Extracted data entries:
******************************

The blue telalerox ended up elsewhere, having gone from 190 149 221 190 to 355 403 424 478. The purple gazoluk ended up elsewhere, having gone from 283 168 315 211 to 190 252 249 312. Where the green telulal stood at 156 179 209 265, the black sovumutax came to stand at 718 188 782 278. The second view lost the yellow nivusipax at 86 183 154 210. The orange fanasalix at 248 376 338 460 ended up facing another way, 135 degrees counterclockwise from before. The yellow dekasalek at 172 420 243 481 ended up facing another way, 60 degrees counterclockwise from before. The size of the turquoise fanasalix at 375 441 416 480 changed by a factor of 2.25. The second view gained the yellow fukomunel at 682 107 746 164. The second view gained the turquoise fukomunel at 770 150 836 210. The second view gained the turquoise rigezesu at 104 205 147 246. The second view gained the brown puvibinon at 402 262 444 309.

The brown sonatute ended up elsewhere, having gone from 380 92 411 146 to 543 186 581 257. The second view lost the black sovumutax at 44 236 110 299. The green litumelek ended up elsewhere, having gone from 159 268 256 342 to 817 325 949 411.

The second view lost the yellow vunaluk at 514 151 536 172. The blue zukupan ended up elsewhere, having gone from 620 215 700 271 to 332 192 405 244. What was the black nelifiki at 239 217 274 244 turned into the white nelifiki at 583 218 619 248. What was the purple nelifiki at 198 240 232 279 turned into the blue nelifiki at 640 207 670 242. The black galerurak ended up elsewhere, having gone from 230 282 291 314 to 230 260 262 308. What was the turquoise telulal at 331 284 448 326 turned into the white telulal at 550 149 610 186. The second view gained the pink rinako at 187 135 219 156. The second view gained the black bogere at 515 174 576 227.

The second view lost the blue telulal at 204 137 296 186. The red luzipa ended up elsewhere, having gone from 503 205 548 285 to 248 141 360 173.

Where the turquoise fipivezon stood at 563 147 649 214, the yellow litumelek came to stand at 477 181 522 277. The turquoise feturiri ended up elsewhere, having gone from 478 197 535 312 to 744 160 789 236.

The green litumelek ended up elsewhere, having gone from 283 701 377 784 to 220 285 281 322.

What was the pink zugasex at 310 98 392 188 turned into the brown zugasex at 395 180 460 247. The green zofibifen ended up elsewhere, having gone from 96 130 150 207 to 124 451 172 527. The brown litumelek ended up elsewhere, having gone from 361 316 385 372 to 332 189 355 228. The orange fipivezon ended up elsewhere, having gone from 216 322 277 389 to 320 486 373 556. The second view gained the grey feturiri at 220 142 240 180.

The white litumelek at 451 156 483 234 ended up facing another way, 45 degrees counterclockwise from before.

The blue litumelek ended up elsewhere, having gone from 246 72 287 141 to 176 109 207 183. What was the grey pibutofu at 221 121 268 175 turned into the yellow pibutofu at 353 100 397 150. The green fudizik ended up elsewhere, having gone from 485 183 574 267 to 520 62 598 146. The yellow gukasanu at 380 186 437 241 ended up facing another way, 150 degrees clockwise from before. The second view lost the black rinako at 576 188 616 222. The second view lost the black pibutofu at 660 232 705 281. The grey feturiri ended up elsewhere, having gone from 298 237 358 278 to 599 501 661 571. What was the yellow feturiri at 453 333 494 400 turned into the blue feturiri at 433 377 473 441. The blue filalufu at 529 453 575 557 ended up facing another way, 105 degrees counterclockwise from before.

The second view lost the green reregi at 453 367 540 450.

******************************

EXERCISE DESCRIPTION: What you give back should match the entries above exactly.

THE COMPLETED TASK:
The blue telalerox ended up elsewhere, having gone from 190 149 221 190 to 355 403 424 478. The purple gazoluk ended up elsewhere, having gone from 283 168 315 211 to 190 252 249 312. Where the green telulal stood at 156 179 209 265, the black sovumutax came to stand at 718 188 782 278. The second view lost the yellow nivusipax at 86 183 154 210. The orange fanasalix at 248 376 338 460 ended up facing another way, 135 degrees counterclockwise from before. The yellow dekasalek at 172 420 243 481 ended up facing another way, 60 degrees counterclockwise from before. The size of the turquoise fanasalix at 375 441 416 480 changed by a factor of 2.25. The second view gained the yellow fukomunel at 682 107 746 164. The second view gained the turquoise fukomunel at 770 150 836 210. The second view gained the turquoise rigezesu at 104 205 147 246. The second view gained the brown puvibinon at 402 262 444 309.

The brown sonatute ended up elsewhere, having gone from 380 92 411 146 to 543 186 581 257. The second view lost the black sovumutax at 44 236 110 299. The green litumelek ended up elsewhere, having gone from 159 268 256 342 to 817 325 949 411.

The second view lost the yellow vunaluk at 514 151 536 172. The blue zukupan ended up elsewhere, having gone from 620 215 700 271 to 332 192 405 244. What was the black nelifiki at 239 217 274 244 turned into the white nelifiki at 583 218 619 248. What was the purple nelifiki at 198 240 232 279 turned into the blue nelifiki at 640 207 670 242. The black galerurak ended up elsewhere, having gone from 230 282 291 314 to 230 260 262 308. What was the turquoise telulal at 331 284 448 326 turned into the white telulal at 550 149 610 186. The second view gained the pink rinako at 187 135 219 156. The second view gained the black bogere at 515 174 576 227.

The second view lost the blue telulal at 204 137 296 186. The red luzipa ended up elsewhere, having gone from 503 205 548 285 to 248 141 360 173.

Where the turquoise fipivezon stood at 563 147 649 214, the yellow litumelek came to stand at 477 181 522 277. The turquoise feturiri ended up elsewhere, having gone from 478 197 535 312 to 744 160 789 236.

The green litumelek ended up elsewhere, having gone from 283 701 377 784 to 220 285 281 322.

What was the pink zugasex at 310 98 392 188 turned into the brown zugasex at 395 180 460 247. The green zofibifen ended up elsewhere, having gone from 96 130 150 207 to 124 451 172 527. The brown litumelek ended up elsewhere, having gone from 361 316 385 372 to 332 189 355 228. The orange fipivezon ended up elsewhere, having gone from 216 322 277 389 to 320 486 373 556. The second view gained the grey feturiri at 220 142 240 180.

The white litumelek at 451 156 483 234 ended up facing another way, 45 degrees counterclockwise from before.

The blue litumelek ended up elsewhere, having gone from 246 72 287 141 to 176 109 207 183. What was the grey pibutofu at 221 121 268 175 turned into the yellow pibutofu at 353 100 397 150. The green fudizik ended up elsewhere, having gone from 485 183 574 267 to 520 62 598 146. The yellow gukasanu at 380 186 437 241 ended up facing another way, 150 degrees clockwise from before. The second view lost the black rinako at 576 188 616 222. The second view lost the black pibutofu at 660 232 705 281. The grey feturiri ended up elsewhere, having gone from 298 237 358 278 to 599 501 661 571. What was the yellow feturiri at 453 333 494 400 turned into the blue feturiri at 433 377 473 441. The blue filalufu at 529 453 575 557 ended up facing another way, 105 degrees counterclockwise from before.

The second view lost the green reregi at 453 367 540 450.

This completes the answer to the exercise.